- Problem details
Your output should be the lines from the one with "Q206: NPN BD139" through the last line of the records below, exactly as written, minus the pictures.

- Working data
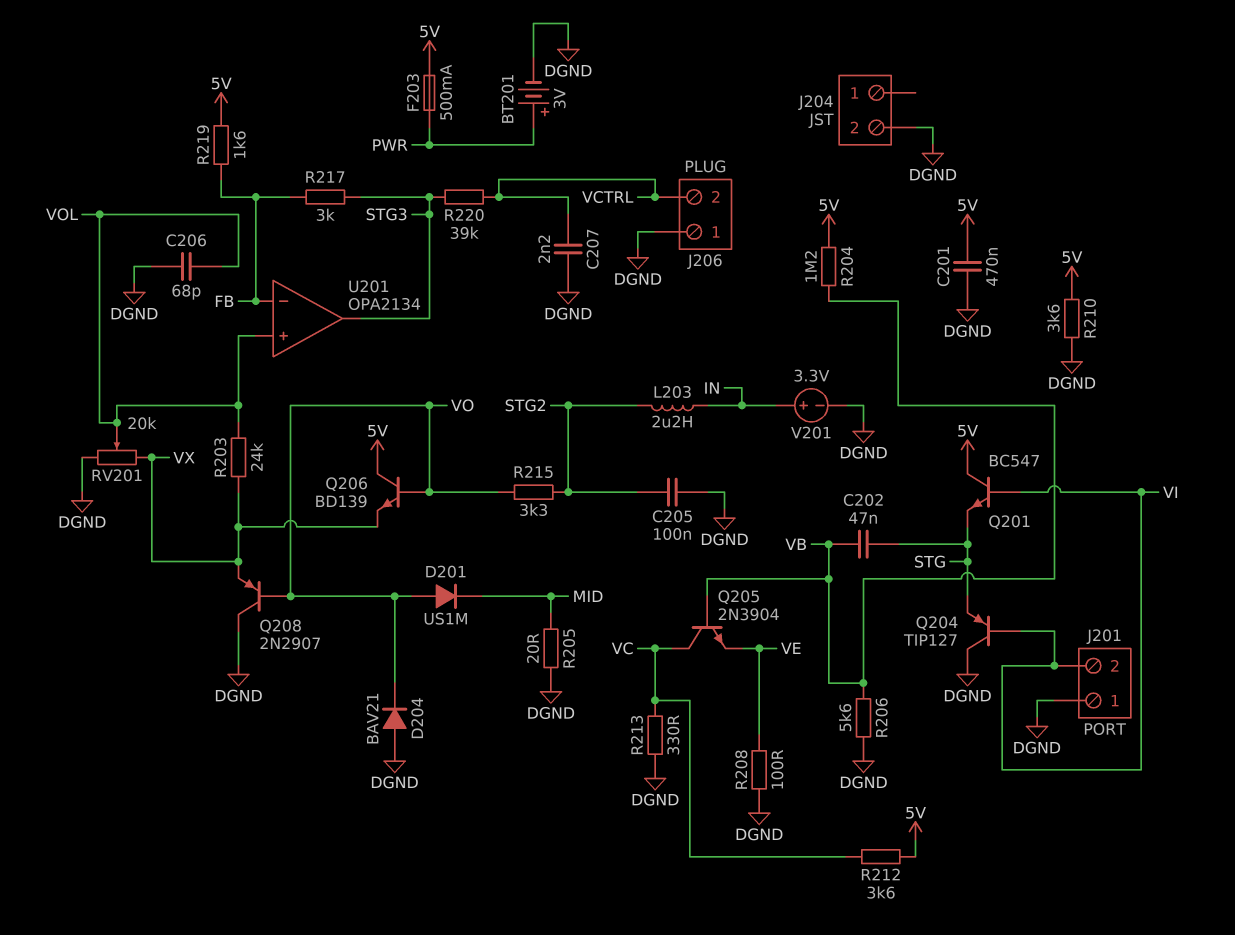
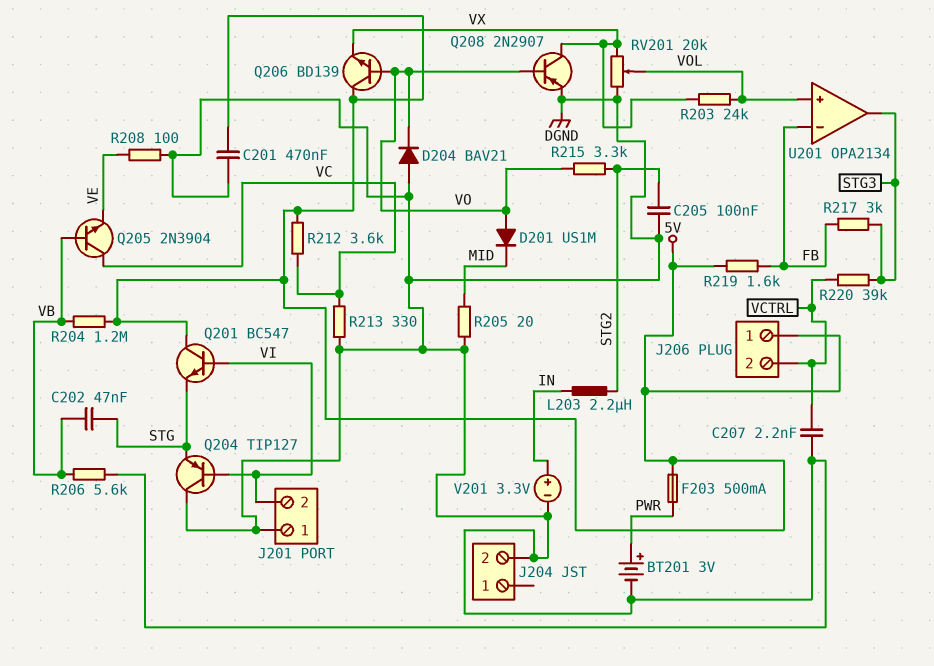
C206: 68pF (DGND, VOL) -> none
J206 pin 1: DGND -> 5V
Q208: PNP 2N2907 (B VO, C DGND, E VX) -> PNP 2N2907 (B VO, C VX, E DGND)
R210: 3.6k (5V, DGND) -> none

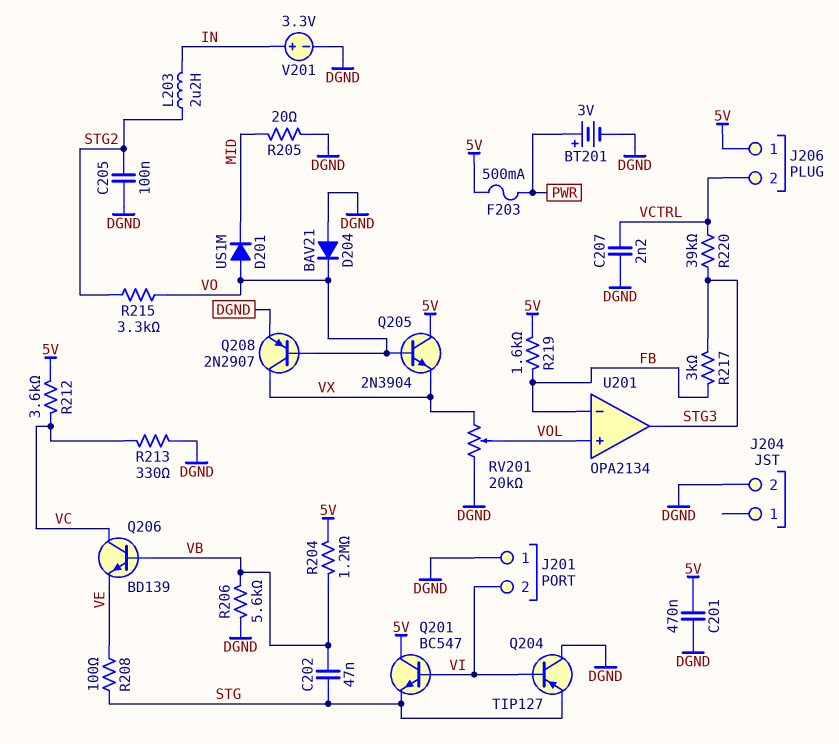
Q205: NPN 2N3904 (B VB, C VC, E VE) -> NPN 2N3904 (B VO, C 5V, E VX)
Q206: NPN BD139 (B VO, C 5V, E VX) -> NPN BD139 (B VB, C VC, E VE)
R203: 24k (VOL, VX) -> none
R208: 100 (DGND, VE) -> 100 (STG, VE)

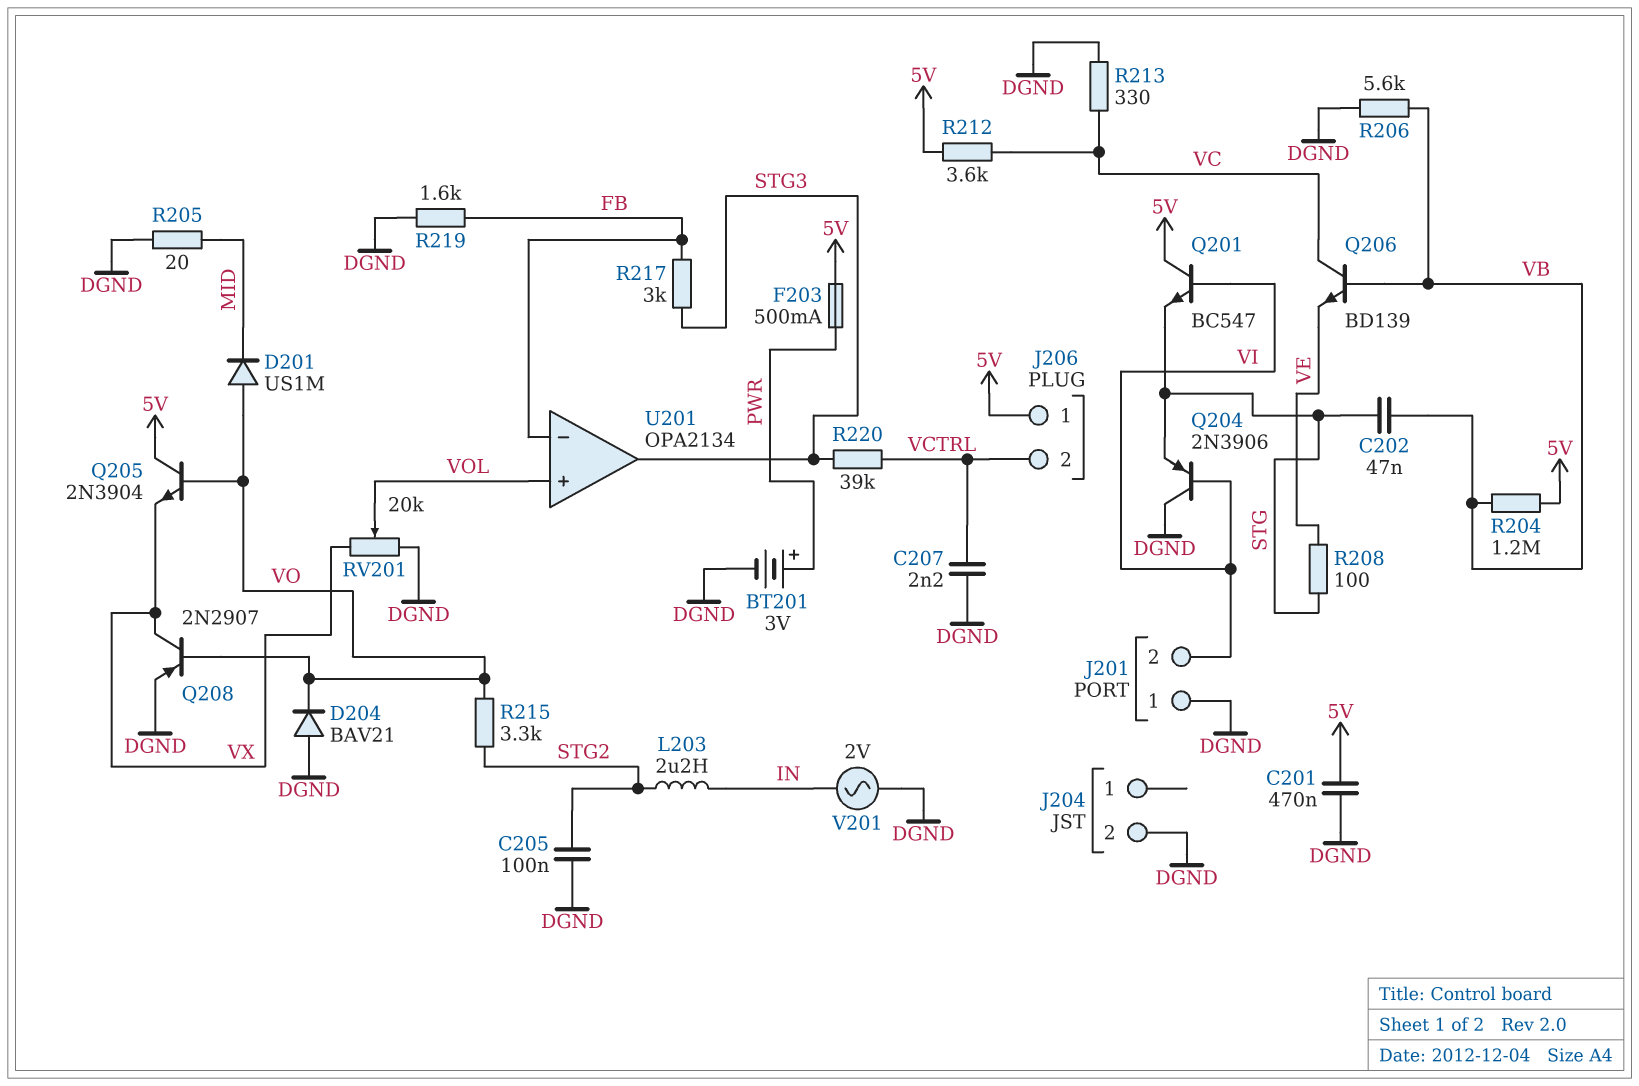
Q204: PNP TIP127 (B VI, C DGND, E STG) -> PNP 2N3906 (B VI, C DGND, E STG)
R219: 1.6k (5V, FB) -> 1.6k (DGND, FB)
V201: 3.3V (plus IN, minus DGND) -> AC 2V (DGND, IN)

- Exercise solution
Q206: NPN BD139 (B VO, C 5V, E VX) -> NPN BD139 (B VB, C VC, E VE)
R203: 24k (VOL, VX) -> none
R208: 100 (DGND, VE) -> 100 (STG, VE)

Q204: PNP TIP127 (B VI, C DGND, E STG) -> PNP 2N3906 (B VI, C DGND, E STG)
R219: 1.6k (5V, FB) -> 1.6k (DGND, FB)
V201: 3.3V (plus IN, minus DGND) -> AC 2V (DGND, IN)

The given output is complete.